» **Task prompt**
The answer must be every line from the listing that holds the string "none".

» **Data to examine**

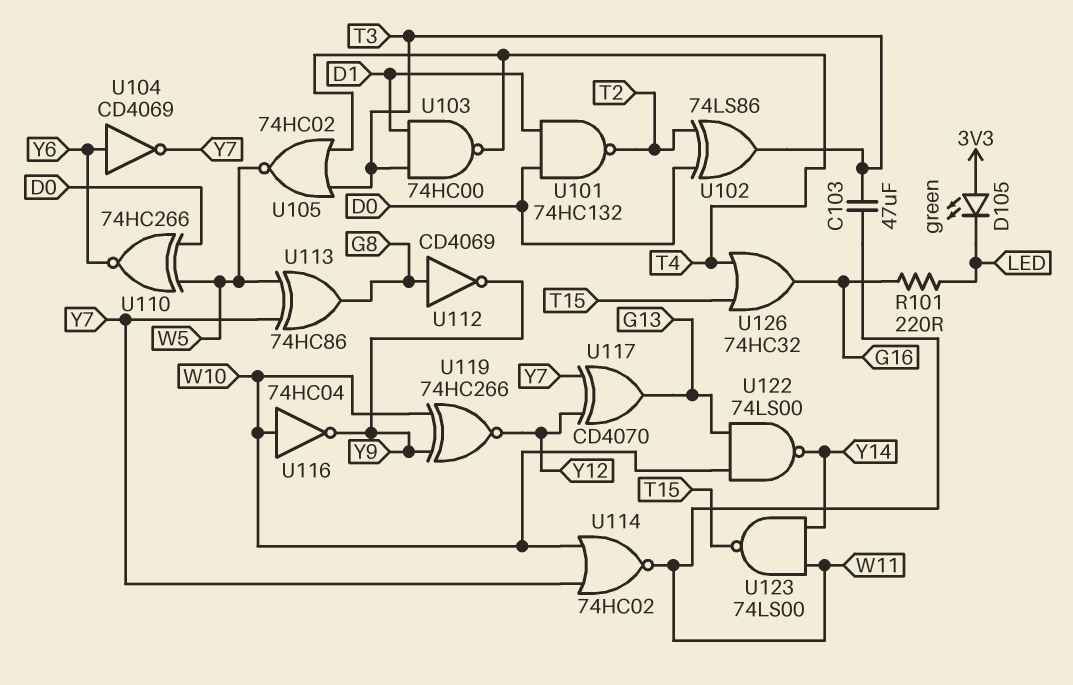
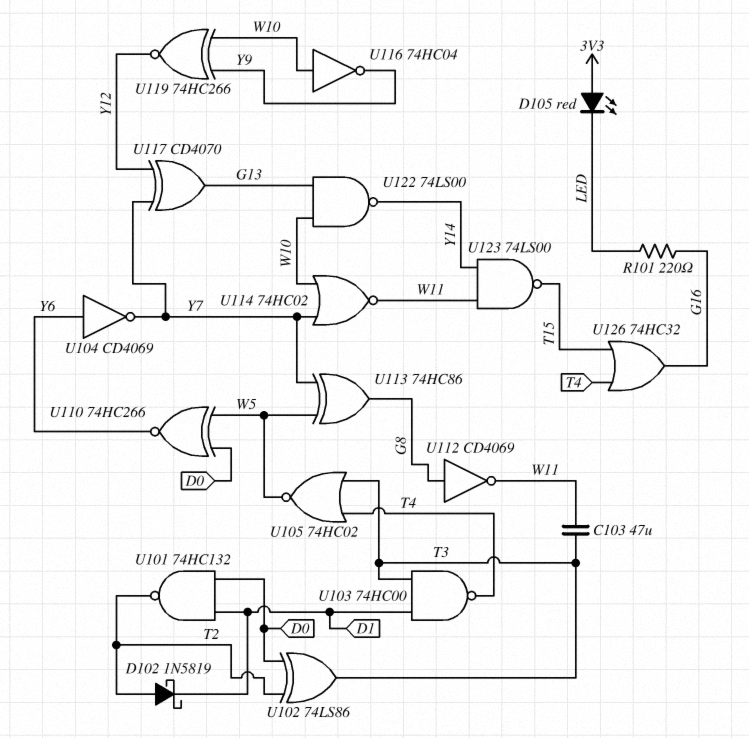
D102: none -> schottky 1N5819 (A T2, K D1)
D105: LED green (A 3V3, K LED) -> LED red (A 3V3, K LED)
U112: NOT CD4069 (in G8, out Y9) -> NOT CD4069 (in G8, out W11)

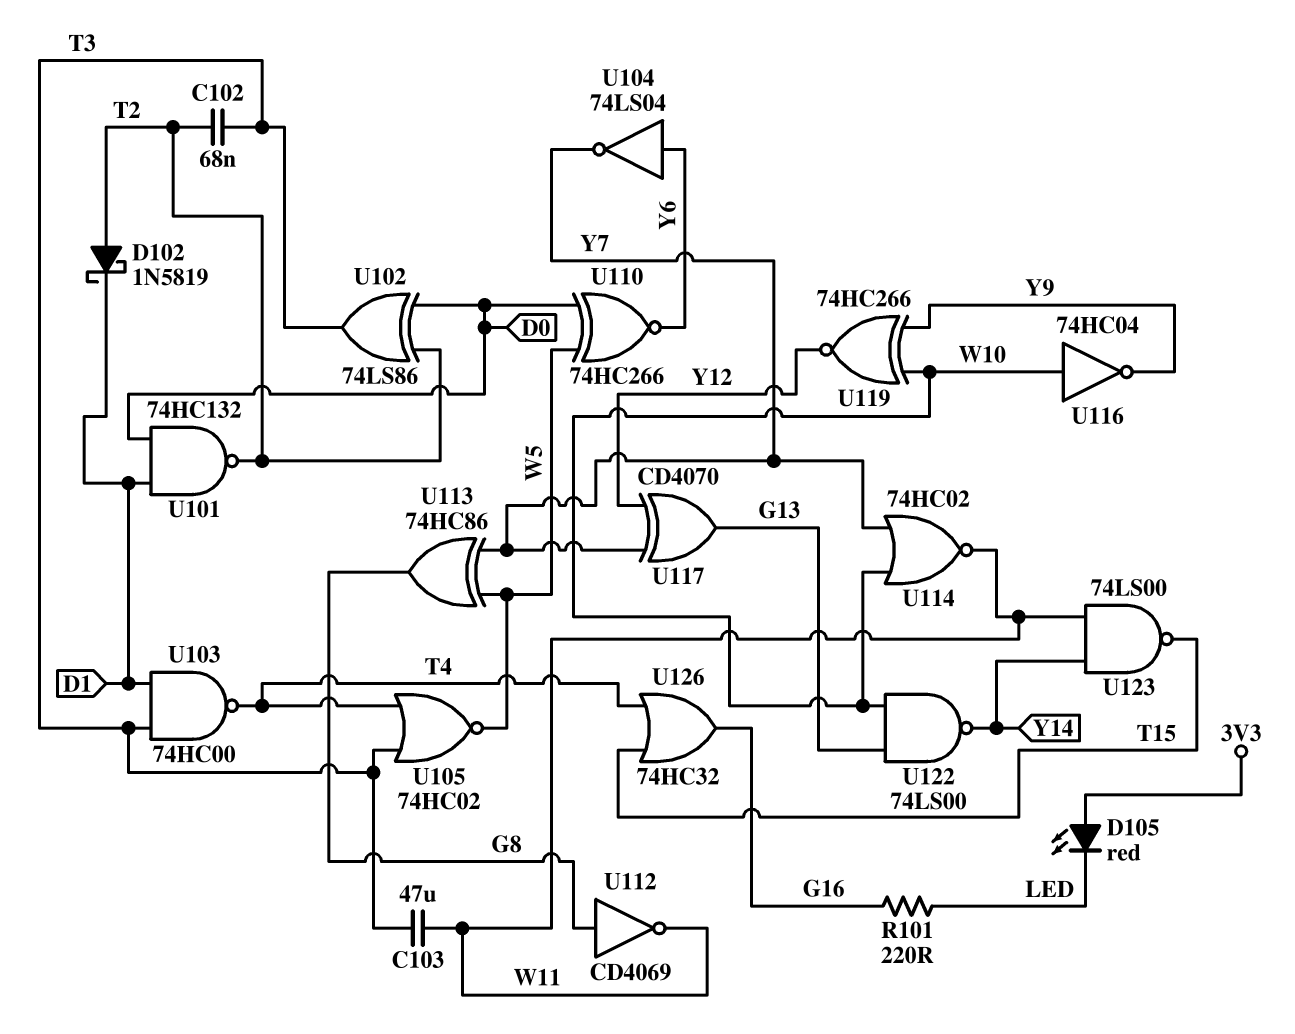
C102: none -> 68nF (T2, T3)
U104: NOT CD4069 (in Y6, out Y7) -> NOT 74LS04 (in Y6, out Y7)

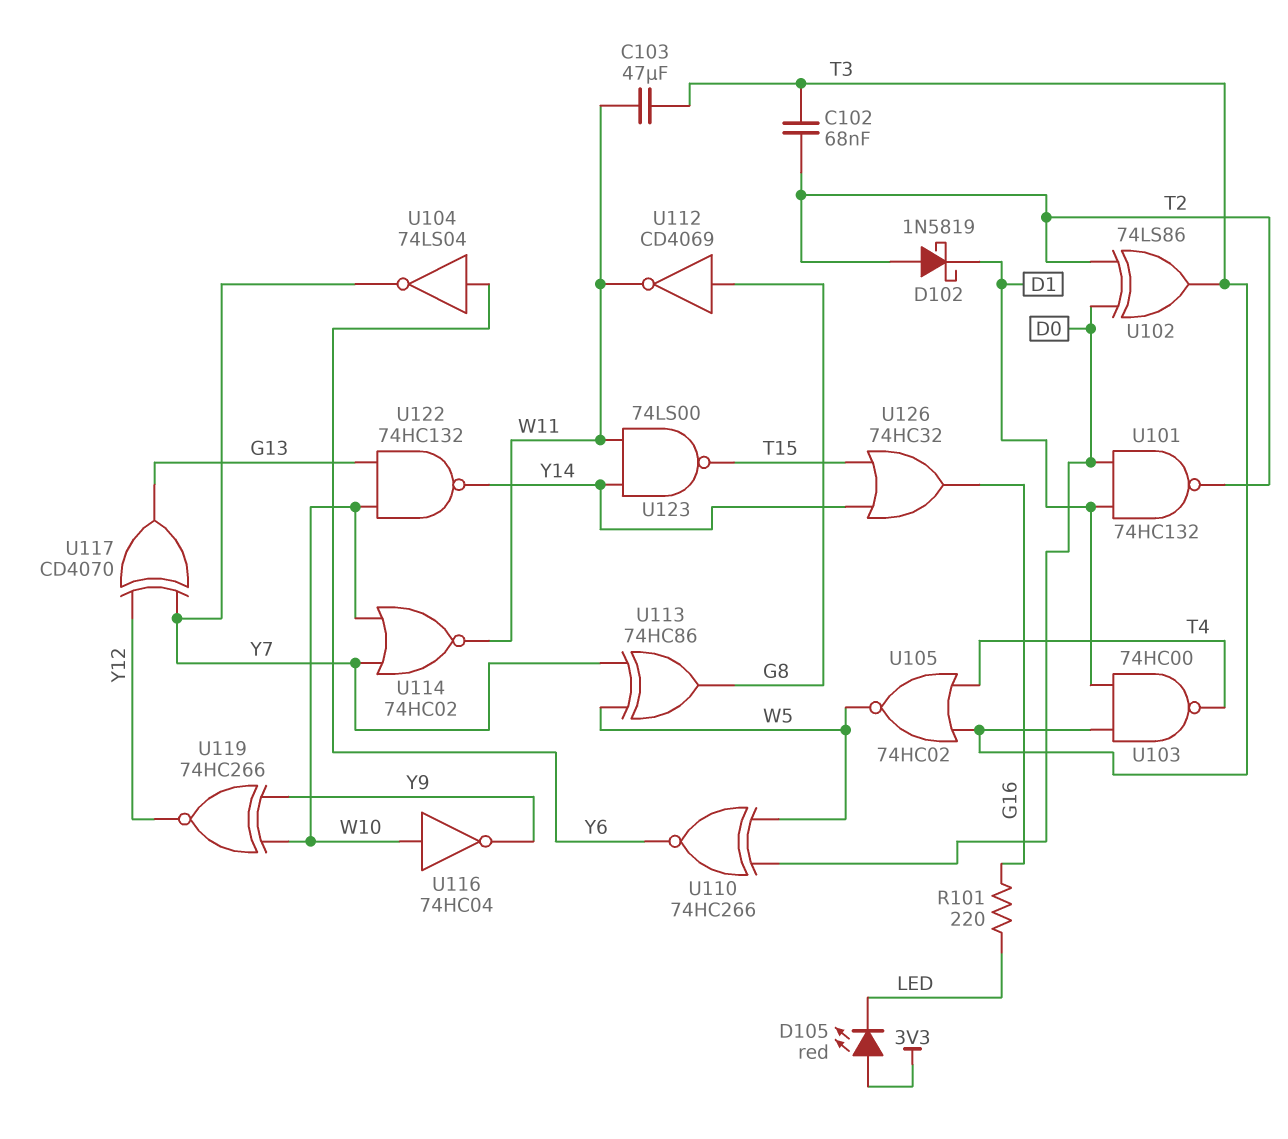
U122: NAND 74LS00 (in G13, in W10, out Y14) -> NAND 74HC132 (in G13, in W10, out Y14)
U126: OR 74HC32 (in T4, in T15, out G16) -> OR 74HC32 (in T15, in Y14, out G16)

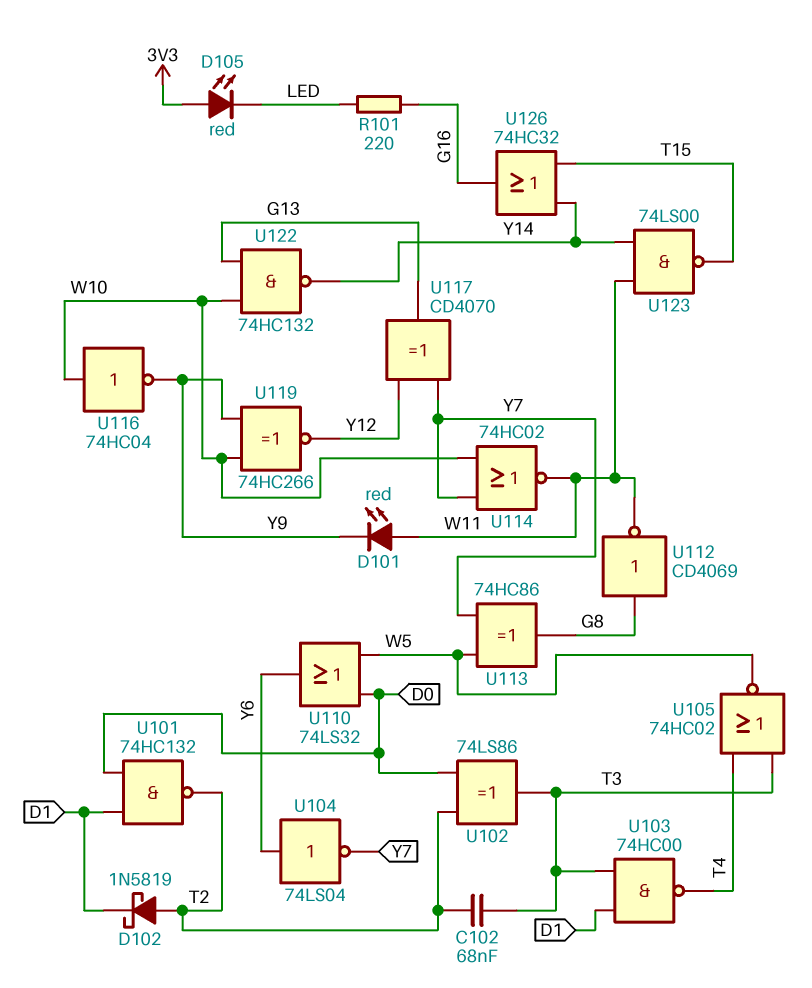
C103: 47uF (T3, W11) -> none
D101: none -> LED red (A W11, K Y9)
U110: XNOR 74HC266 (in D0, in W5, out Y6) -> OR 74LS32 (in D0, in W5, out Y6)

» **Exercise response**
D102: none -> schottky 1N5819 (A T2, K D1)
C102: none -> 68nF (T2, T3)
C103: 47uF (T3, W11) -> none
D101: none -> LED red (A W11, K Y9)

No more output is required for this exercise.